=== Begin Enclosure ===
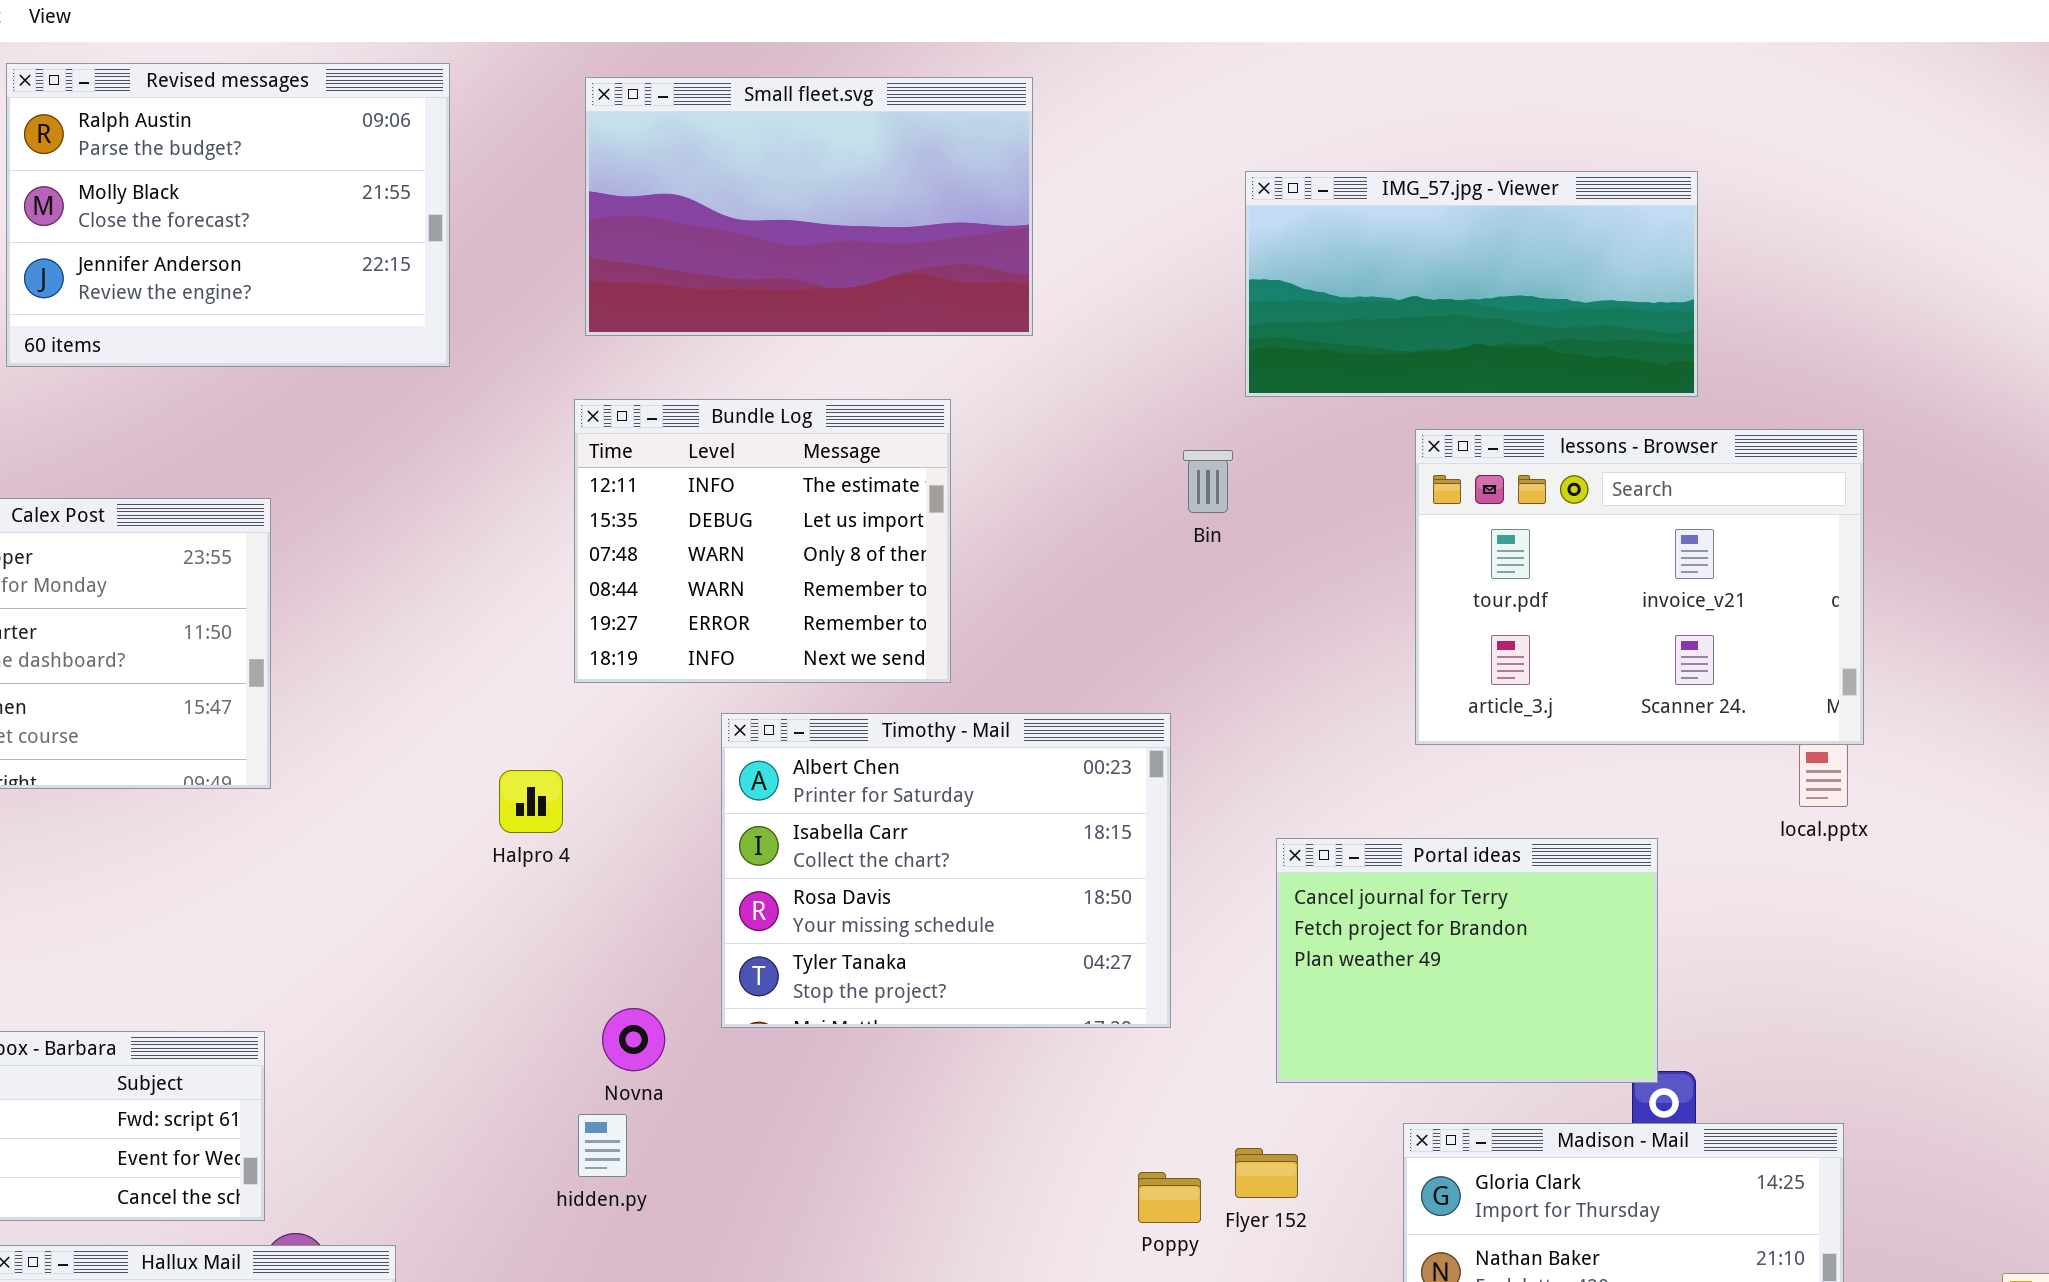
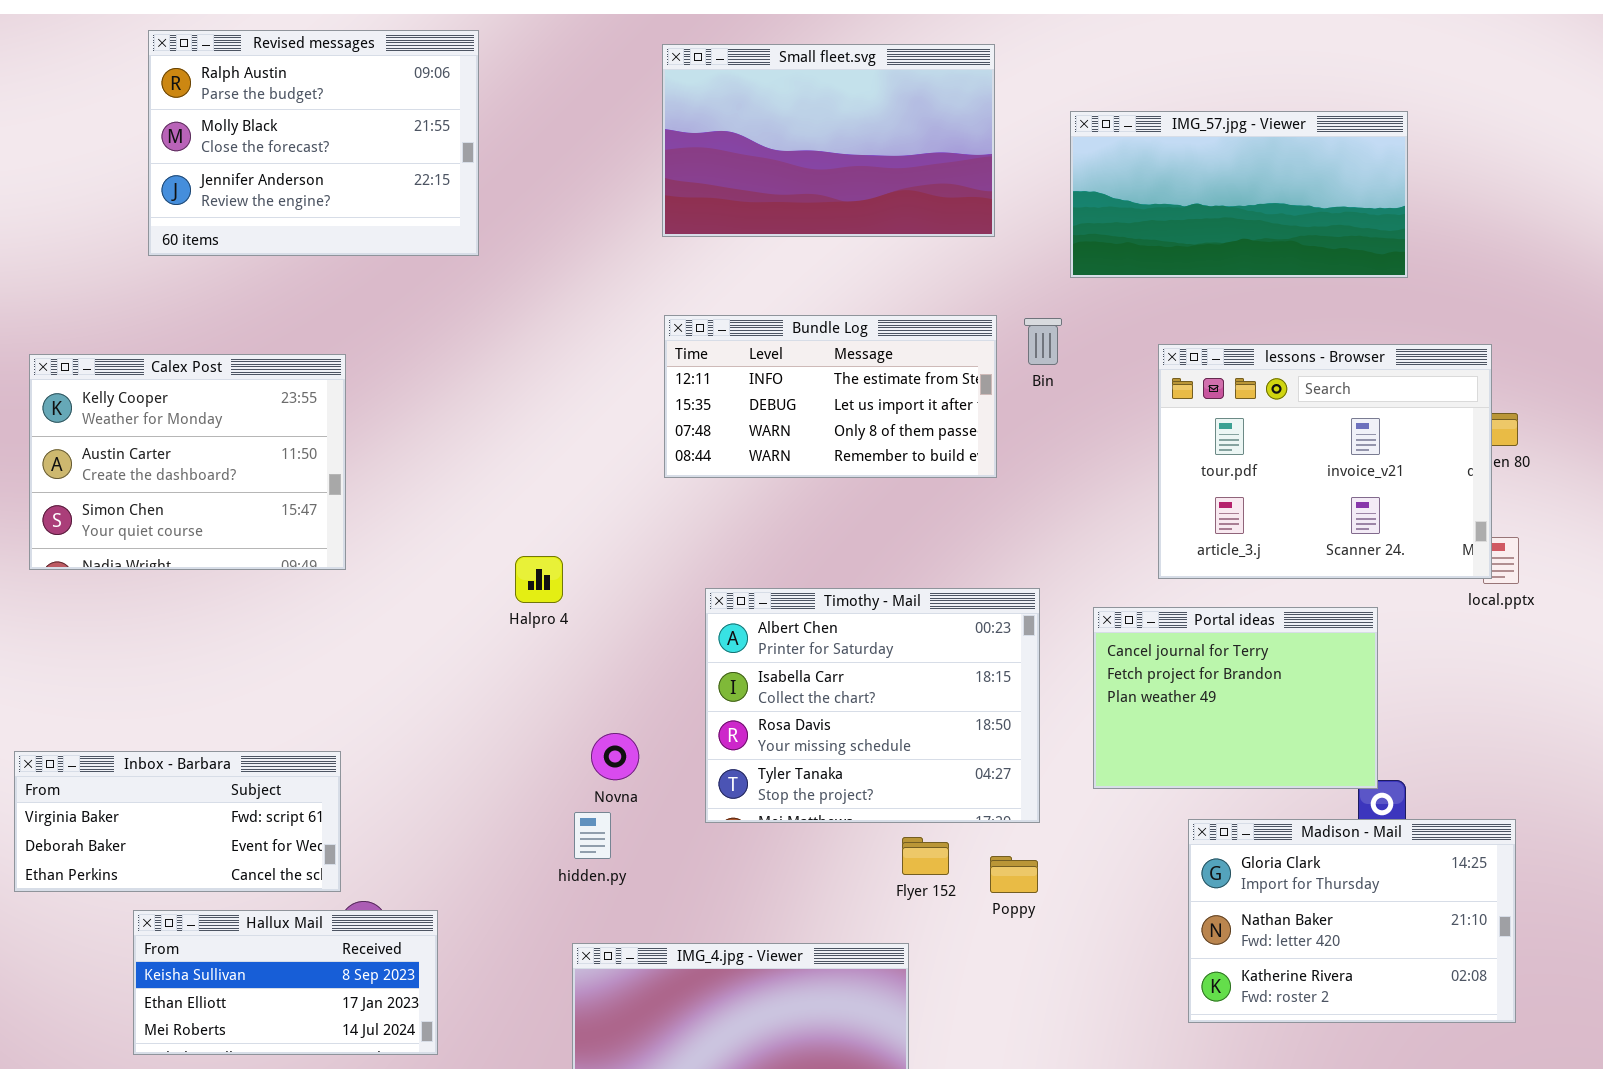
Small fleet.svg: [585,77,1033,336] -> [662,44,995,237], moved
Bundle Log: [574,399,951,683] -> [664,315,997,478], moved, resized
lessons - Browser: [1415,429,1864,745] -> [1158,344,1492,579], moved
Timothy - Mail: [721,713,1171,1028] -> [705,588,1040,823], moved
Flyer 152: [1235,1148,1298,1198] -> [902,837,949,875], moved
=== End Enclosure ===
**THE TASK**
Copy each entry exactly as written. Pictures do not belong in the copy.

**ANSWER SPACE**
Small fleet.svg: [585,77,1033,336] -> [662,44,995,237], moved
Bundle Log: [574,399,951,683] -> [664,315,997,478], moved, resized
lessons - Browser: [1415,429,1864,745] -> [1158,344,1492,579], moved
Timothy - Mail: [721,713,1171,1028] -> [705,588,1040,823], moved
Flyer 152: [1235,1148,1298,1198] -> [902,837,949,875], moved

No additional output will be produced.